What is needed
Each line from the one with "truck in orange [46" through the last line of the material is to be printed exactly; no other line and no picture belongs in the copy.

Information
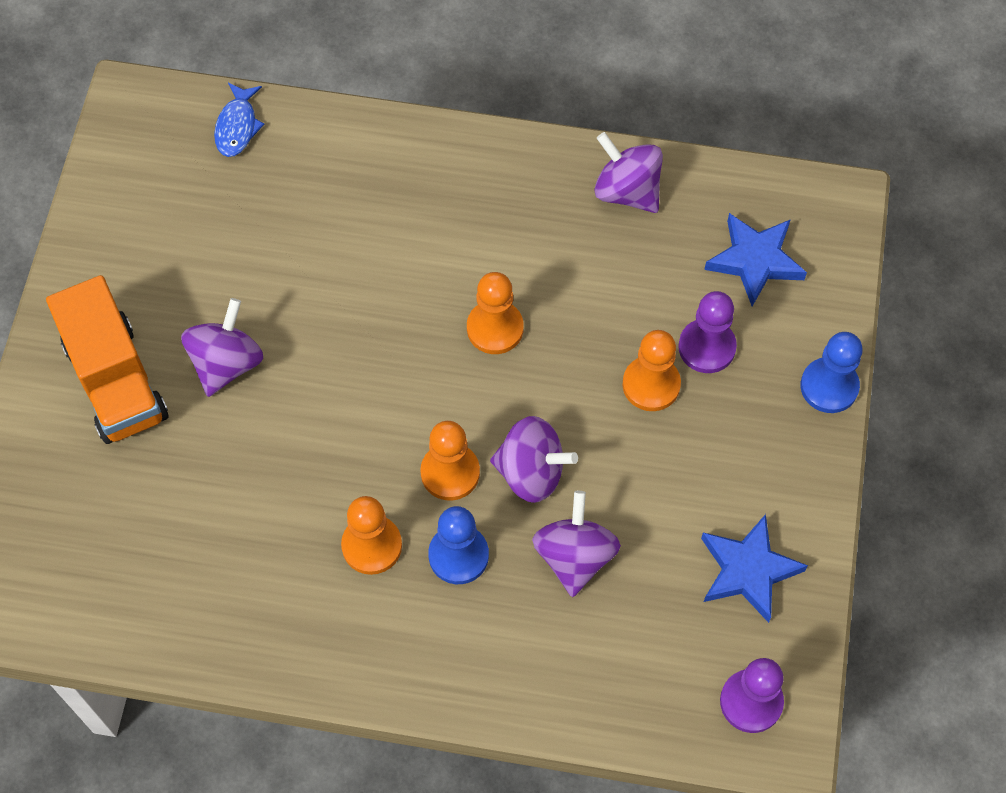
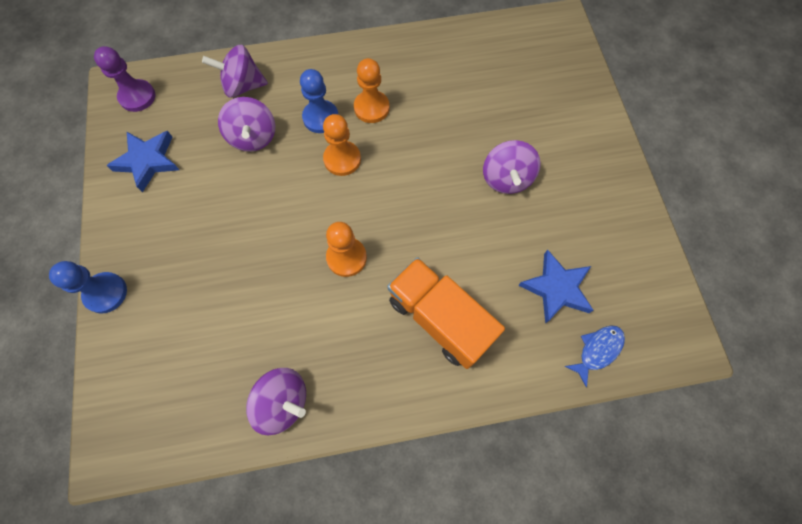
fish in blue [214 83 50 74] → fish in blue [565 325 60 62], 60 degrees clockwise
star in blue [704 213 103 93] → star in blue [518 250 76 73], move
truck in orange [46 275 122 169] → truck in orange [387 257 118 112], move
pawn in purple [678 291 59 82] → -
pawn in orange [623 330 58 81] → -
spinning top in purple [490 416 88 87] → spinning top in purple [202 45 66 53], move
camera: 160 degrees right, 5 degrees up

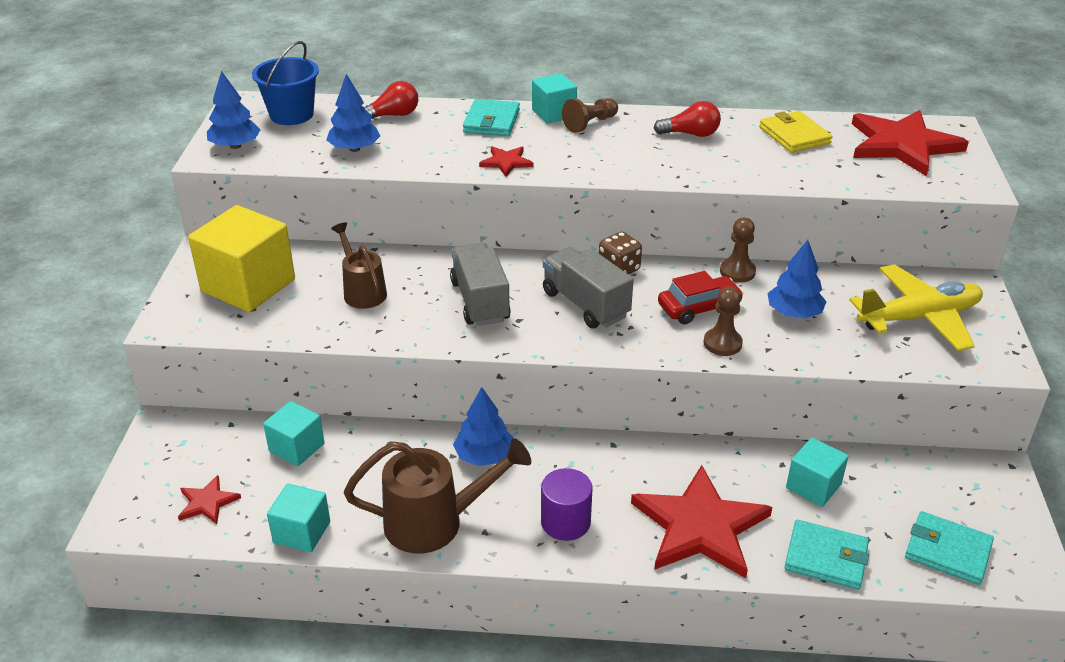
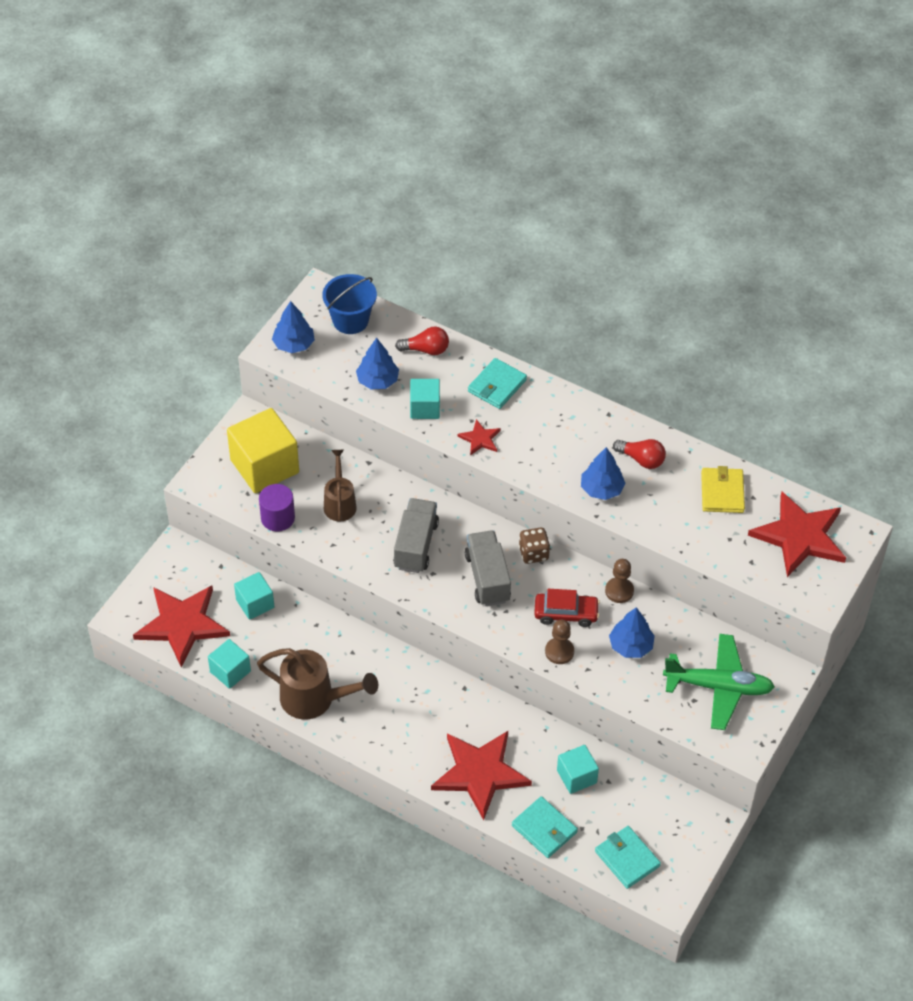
cube in turquoise [532 73 45 51] → cube in turquoise [410 379 30 40], move
pawn in brown [562 98 56 35] → -
plane in yellow [849 264 134 87] → plane in green [663 634 112 96]
tree in blue [453 387 60 79] → tree in blue [581 447 45 53], move
cylinder in purple [541 468 51 73] → cylinder in purple [259 484 36 47], move
star in red [178 475 63 49] → star in red [133 585 97 82], x2.20
camera: 25 degrees right, 15 degrees up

Task result
truck in orange [46 275 122 169] → truck in orange [387 257 118 112], move
pawn in purple [678 291 59 82] → -
pawn in orange [623 330 58 81] → -
spinning top in purple [490 416 88 87] → spinning top in purple [202 45 66 53], move
camera: 160 degrees right, 5 degrees up

cube in turquoise [532 73 45 51] → cube in turquoise [410 379 30 40], move
pawn in brown [562 98 56 35] → -
plane in yellow [849 264 134 87] → plane in green [663 634 112 96]
tree in blue [453 387 60 79] → tree in blue [581 447 45 53], move
cylinder in purple [541 468 51 73] → cylinder in purple [259 484 36 47], move
star in red [178 475 63 49] → star in red [133 585 97 82], x2.20
camera: 25 degrees right, 15 degrees up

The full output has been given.